DATA SUPPLIED -
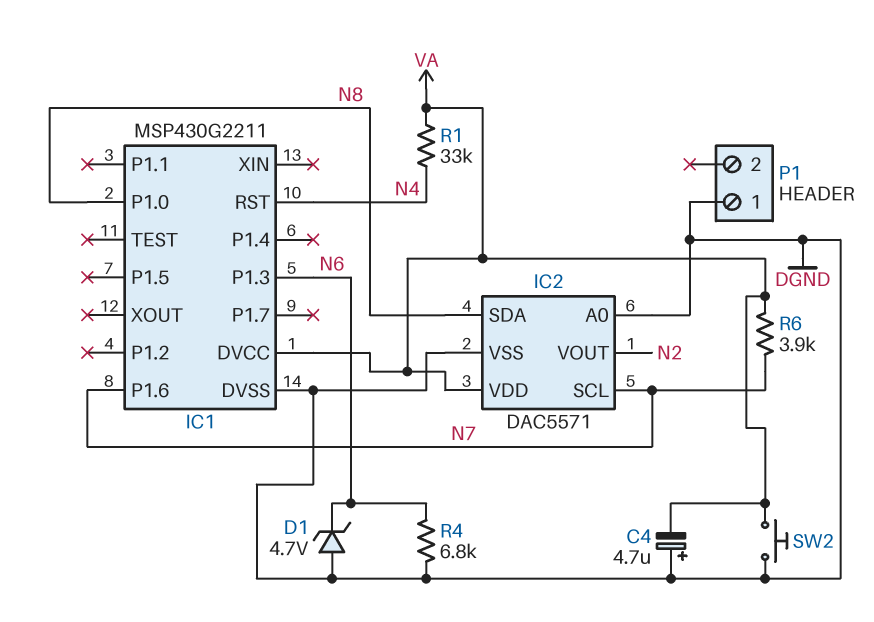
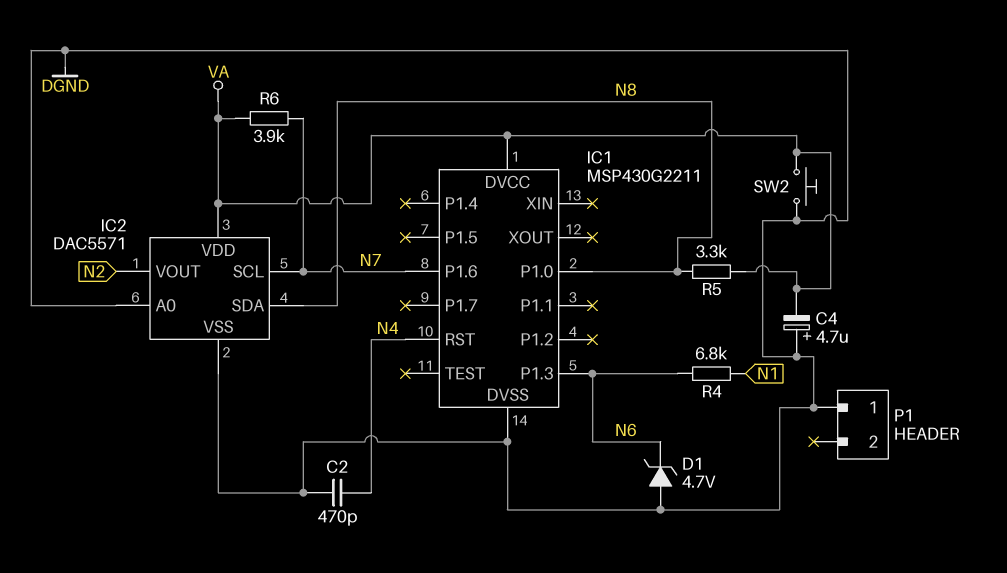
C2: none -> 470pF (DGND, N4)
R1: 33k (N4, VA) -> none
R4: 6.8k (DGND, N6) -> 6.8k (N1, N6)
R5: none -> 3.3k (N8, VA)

---

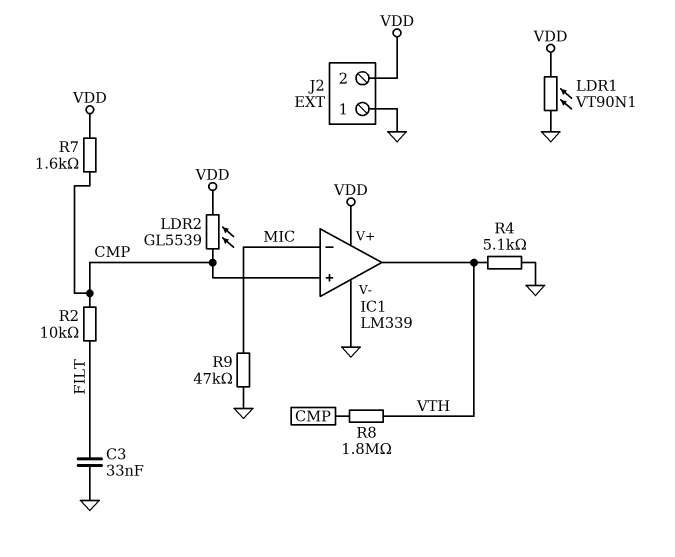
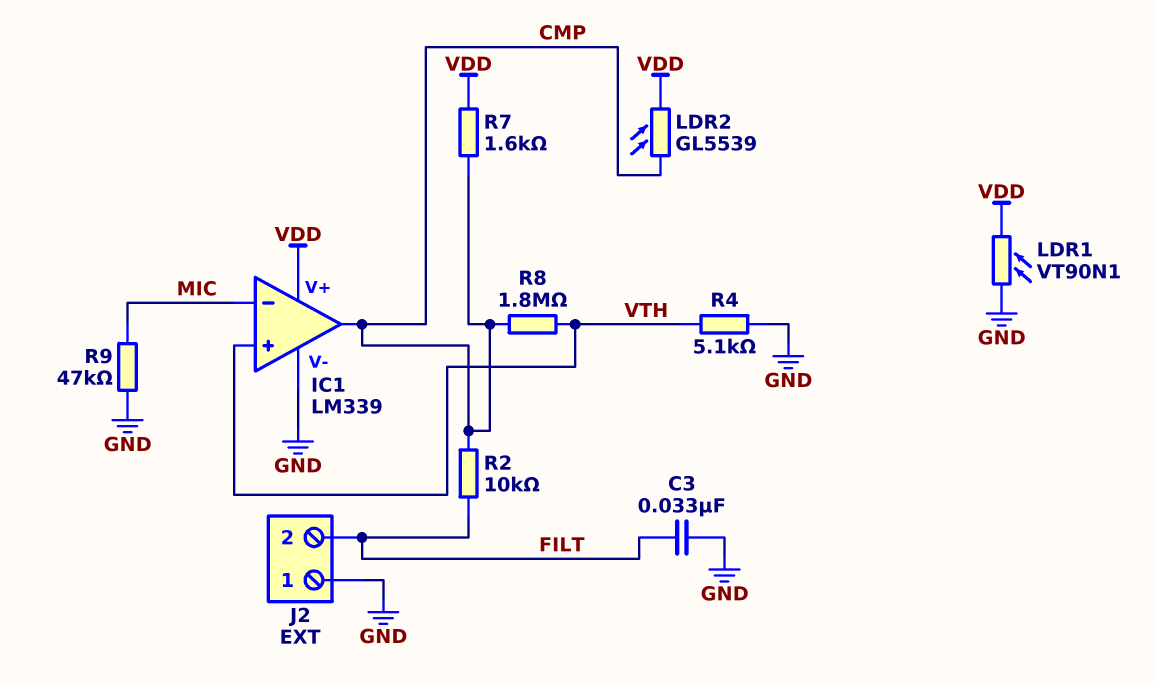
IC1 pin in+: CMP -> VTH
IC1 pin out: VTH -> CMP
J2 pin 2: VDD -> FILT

---

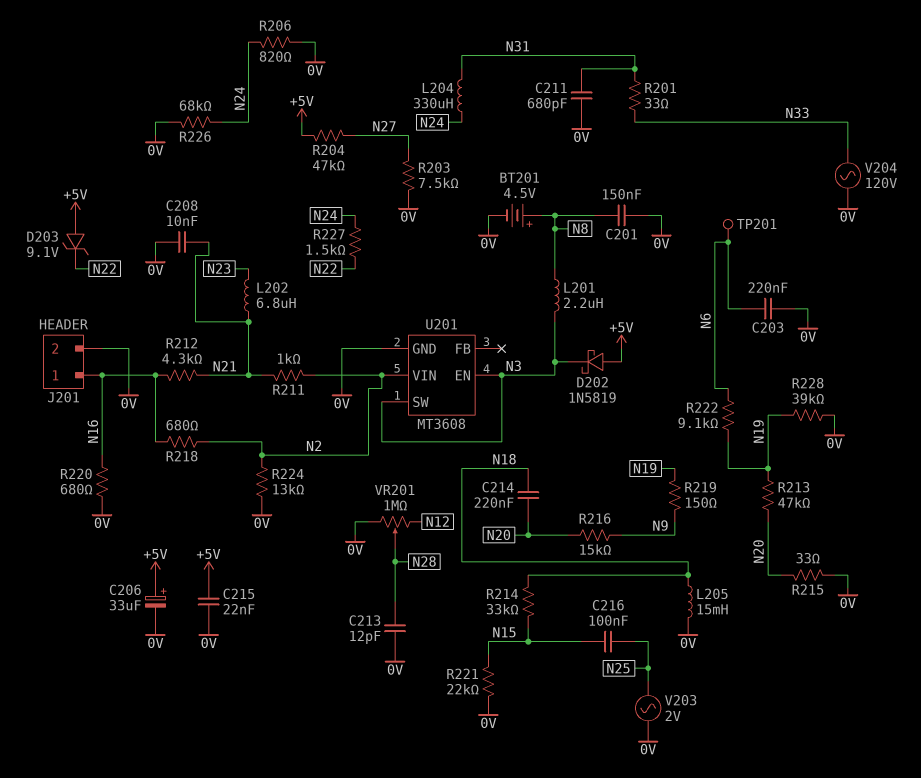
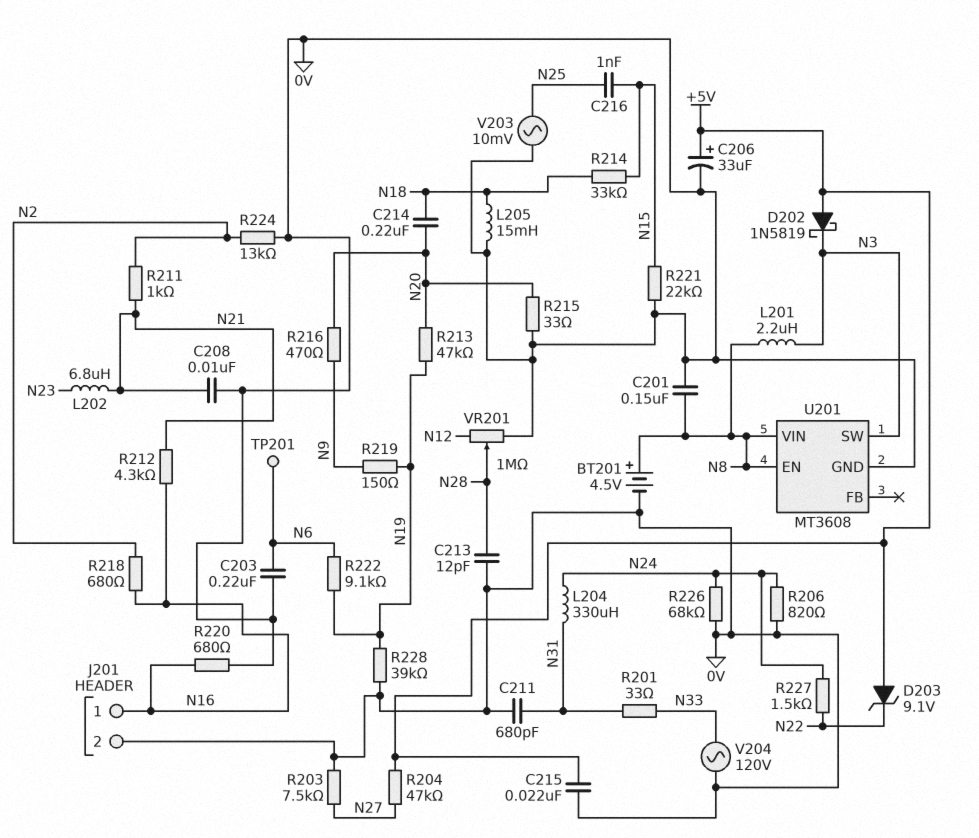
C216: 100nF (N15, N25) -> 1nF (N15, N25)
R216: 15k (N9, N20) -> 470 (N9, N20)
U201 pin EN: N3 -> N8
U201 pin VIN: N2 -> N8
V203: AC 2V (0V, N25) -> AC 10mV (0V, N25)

EXERCISE OBJECTIVE - For the word "none", work out how many lines of the entries contain it, and state the number alone.

ANSWER FOR THE TASK - 3